═══ RECORDS PROVIDED ═══

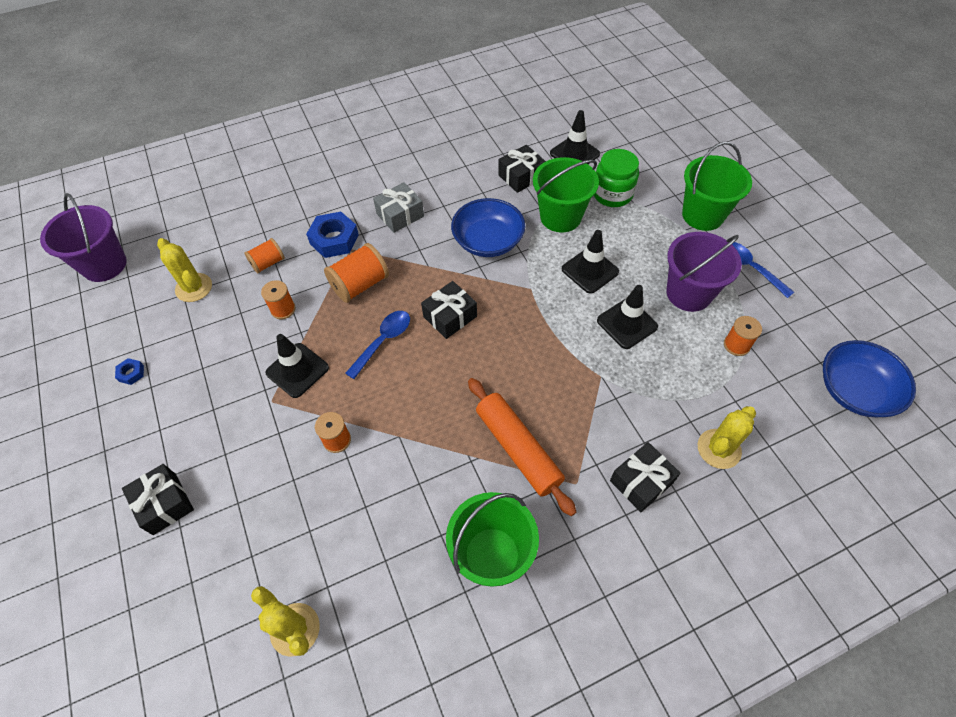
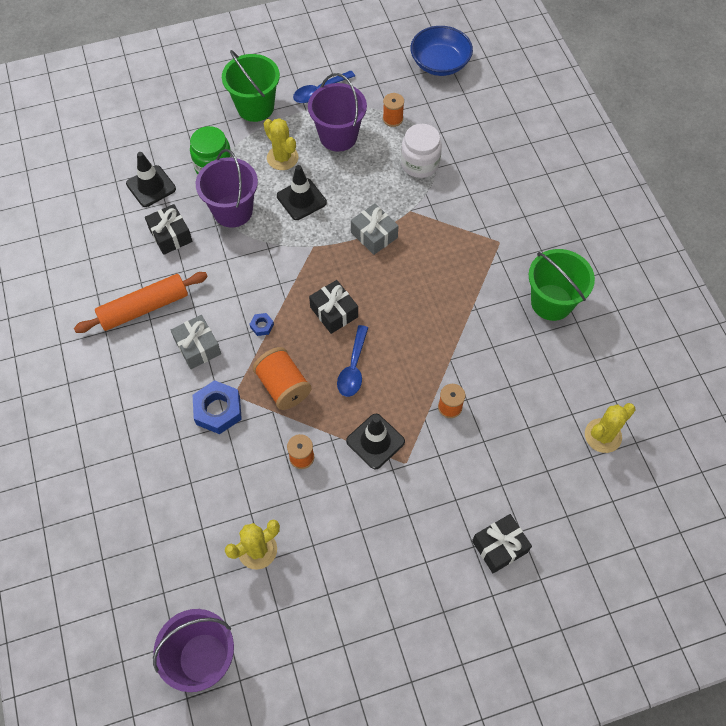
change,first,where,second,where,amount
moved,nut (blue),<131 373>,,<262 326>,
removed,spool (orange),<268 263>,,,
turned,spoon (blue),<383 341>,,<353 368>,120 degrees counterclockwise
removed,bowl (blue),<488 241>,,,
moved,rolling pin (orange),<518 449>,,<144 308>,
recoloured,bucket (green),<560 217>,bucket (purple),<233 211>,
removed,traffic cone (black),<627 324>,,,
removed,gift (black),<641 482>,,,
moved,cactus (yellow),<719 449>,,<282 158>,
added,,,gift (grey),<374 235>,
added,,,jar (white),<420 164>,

═══

## YOUR ASSIGNMENT:
Reproduce the data exactly, please, and omit its pictures.

## RESPONSE BELOW:
change,first,where,second,where,amount
moved,nut (blue),<131 373>,,<262 326>,
removed,spool (orange),<268 263>,,,
turned,spoon (blue),<383 341>,,<353 368>,120 degrees counterclockwise
removed,bowl (blue),<488 241>,,,
moved,rolling pin (orange),<518 449>,,<144 308>,
recoloured,bucket (green),<560 217>,bucket (purple),<233 211>,
removed,traffic cone (black),<627 324>,,,
removed,gift (black),<641 482>,,,
moved,cactus (yellow),<719 449>,,<282 158>,
added,,,gift (grey),<374 235>,
added,,,jar (white),<420 164>,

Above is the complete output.